▶ Exercise objective: Write out each record exactly and skip every image.

*** Opening Information supplied ***

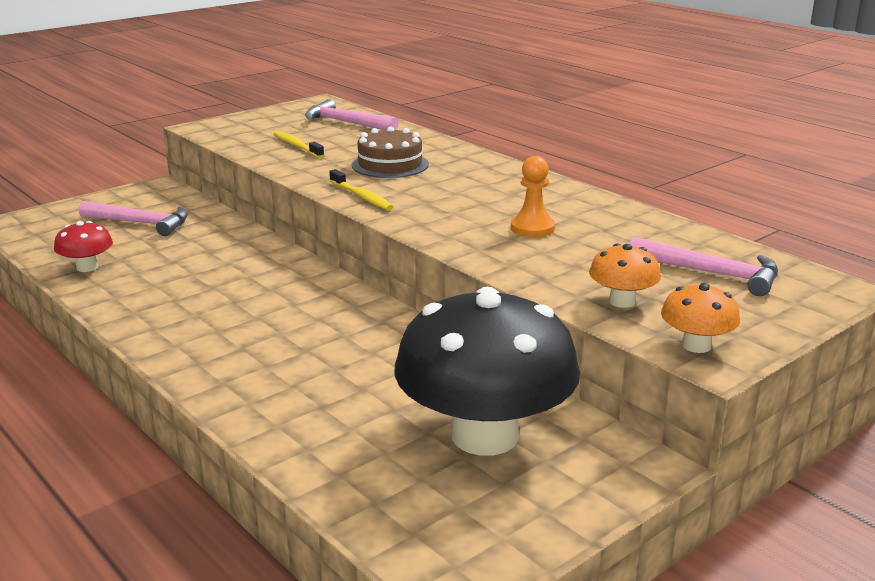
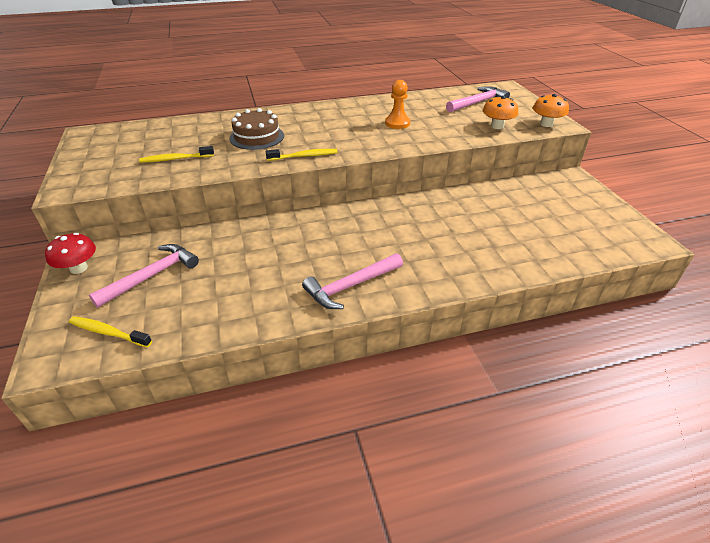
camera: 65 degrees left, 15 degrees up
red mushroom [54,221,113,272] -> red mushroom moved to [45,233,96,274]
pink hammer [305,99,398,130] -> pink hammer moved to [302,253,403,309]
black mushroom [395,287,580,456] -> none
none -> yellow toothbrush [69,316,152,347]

*** Closing Information supplied ***

▶ Response:
camera: 65 degrees left, 15 degrees up
red mushroom [54,221,113,272] -> red mushroom moved to [45,233,96,274]
pink hammer [305,99,398,130] -> pink hammer moved to [302,253,403,309]
black mushroom [395,287,580,456] -> none
none -> yellow toothbrush [69,316,152,347]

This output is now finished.